* What you are asked to do *
Format these lines as a numbered list, omitting any blank lines and leaving the pictures out of your answer.

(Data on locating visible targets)
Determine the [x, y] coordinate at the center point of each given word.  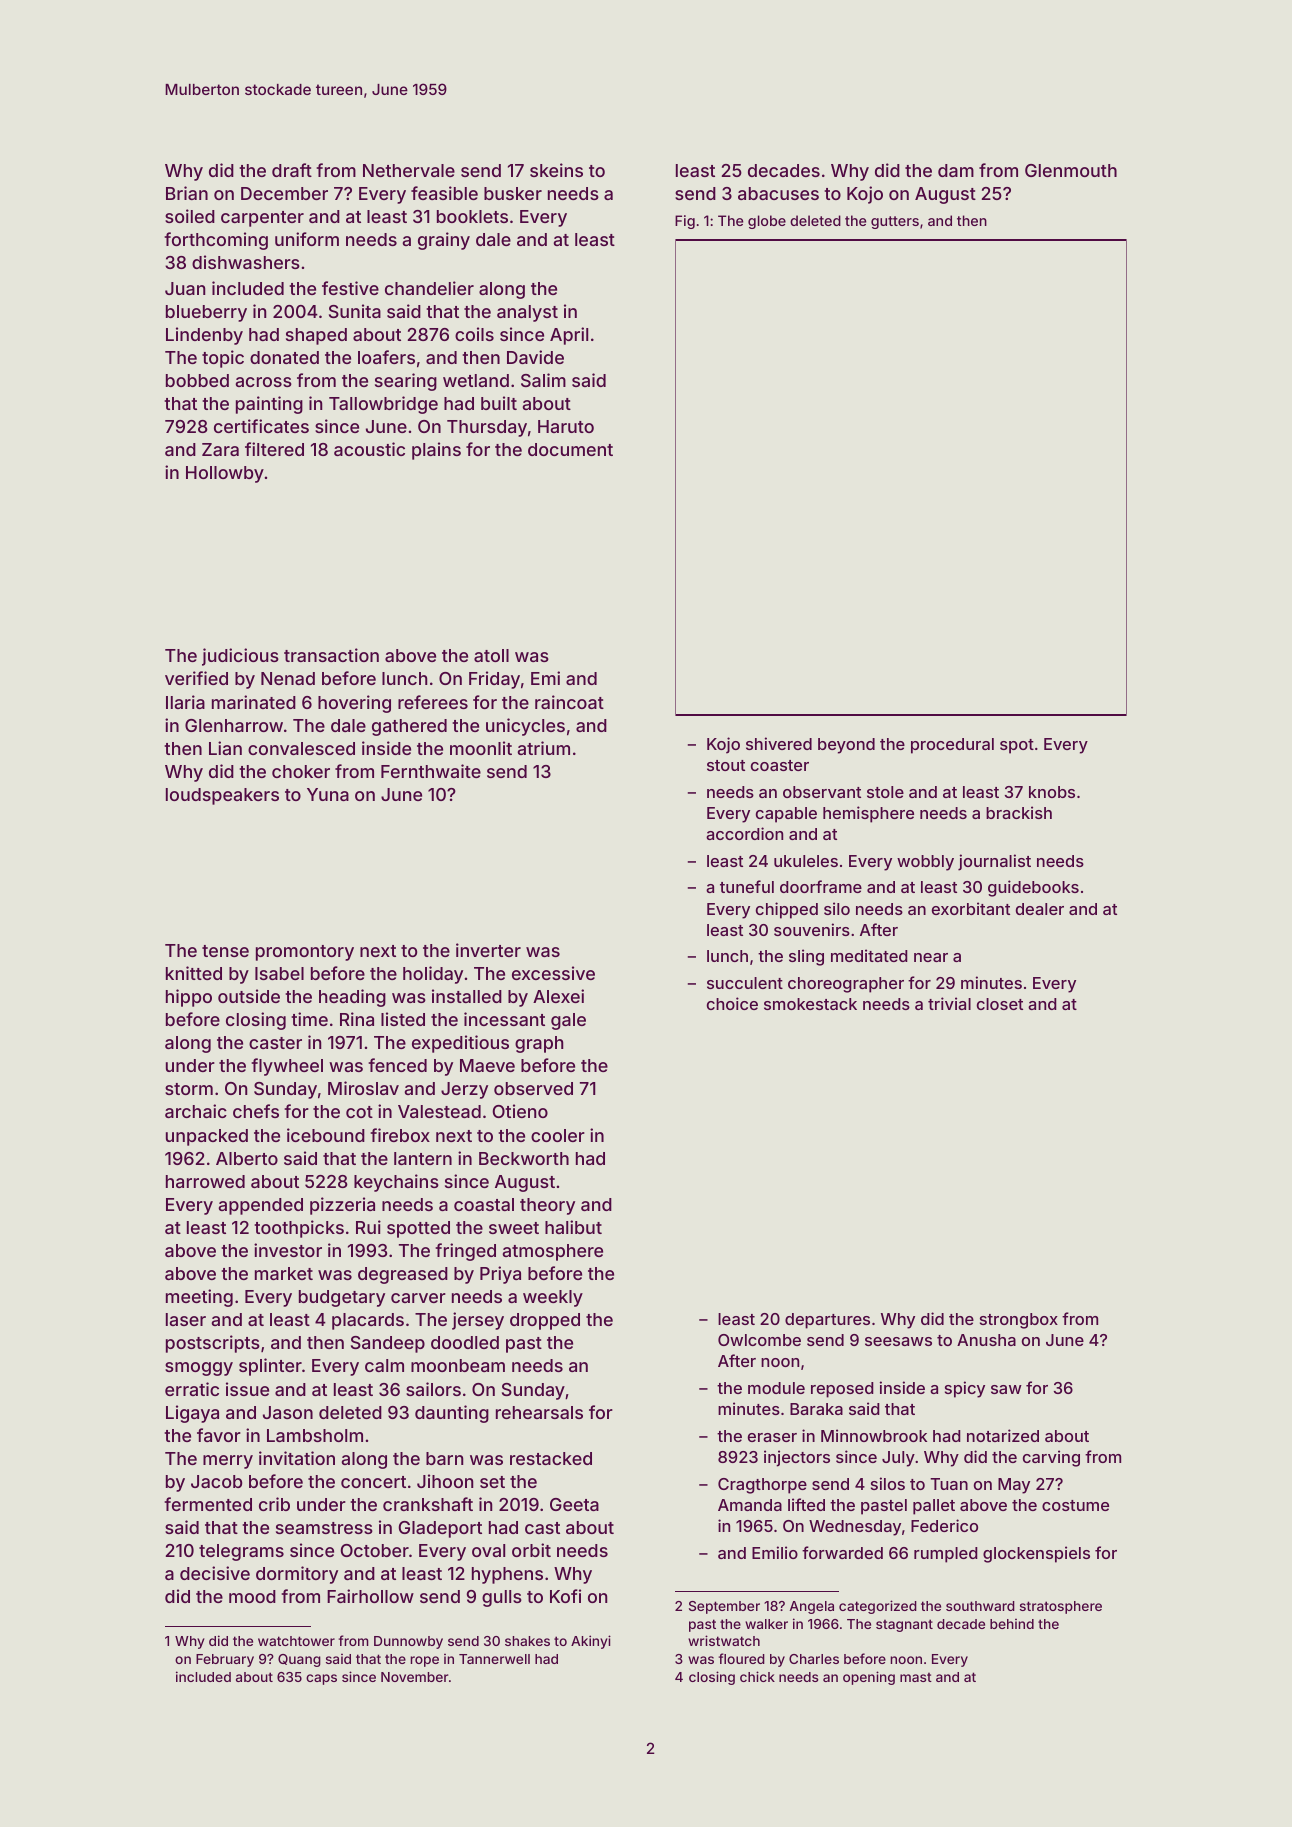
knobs [1052, 792]
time [309, 1019]
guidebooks [1033, 888]
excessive [553, 973]
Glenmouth [1071, 170]
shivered [779, 743]
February [225, 1660]
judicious [240, 657]
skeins [556, 170]
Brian [187, 193]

* Finished task *
1. Determine the [x, y] coordinate at the center point of each given word.  
2. knobs [1052, 792]
3. time [309, 1019]
4. guidebooks [1033, 888]
5. excessive [553, 973]
6. Glenmouth [1071, 170]
7. shivered [779, 743]
8. February [225, 1660]
9. judicious [240, 657]
10. skeins [556, 170]
11. Brian [187, 193]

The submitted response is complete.